EXERCISE REQUIREMENTS:
Go line by line through the data below and count those with the string "glasses". Give the number only.

RECORDS SHOWN:
********
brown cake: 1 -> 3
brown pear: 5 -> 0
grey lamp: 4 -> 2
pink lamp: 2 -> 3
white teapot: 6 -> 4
********
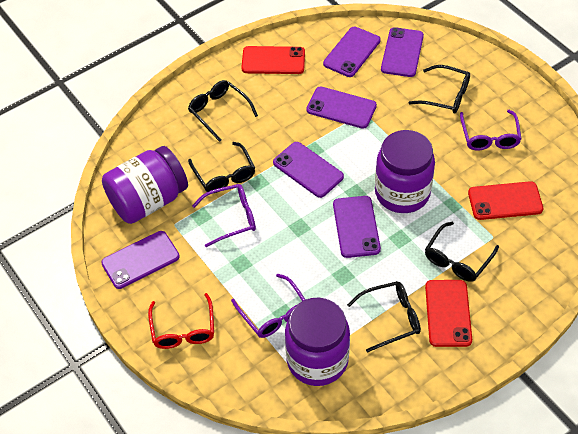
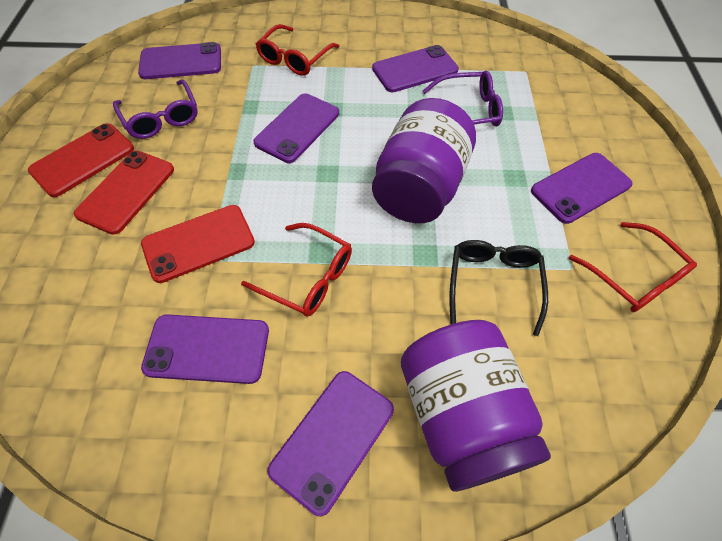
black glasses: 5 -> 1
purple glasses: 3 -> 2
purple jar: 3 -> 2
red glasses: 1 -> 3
********
ANSWER FOR THIS EXERCISE:
3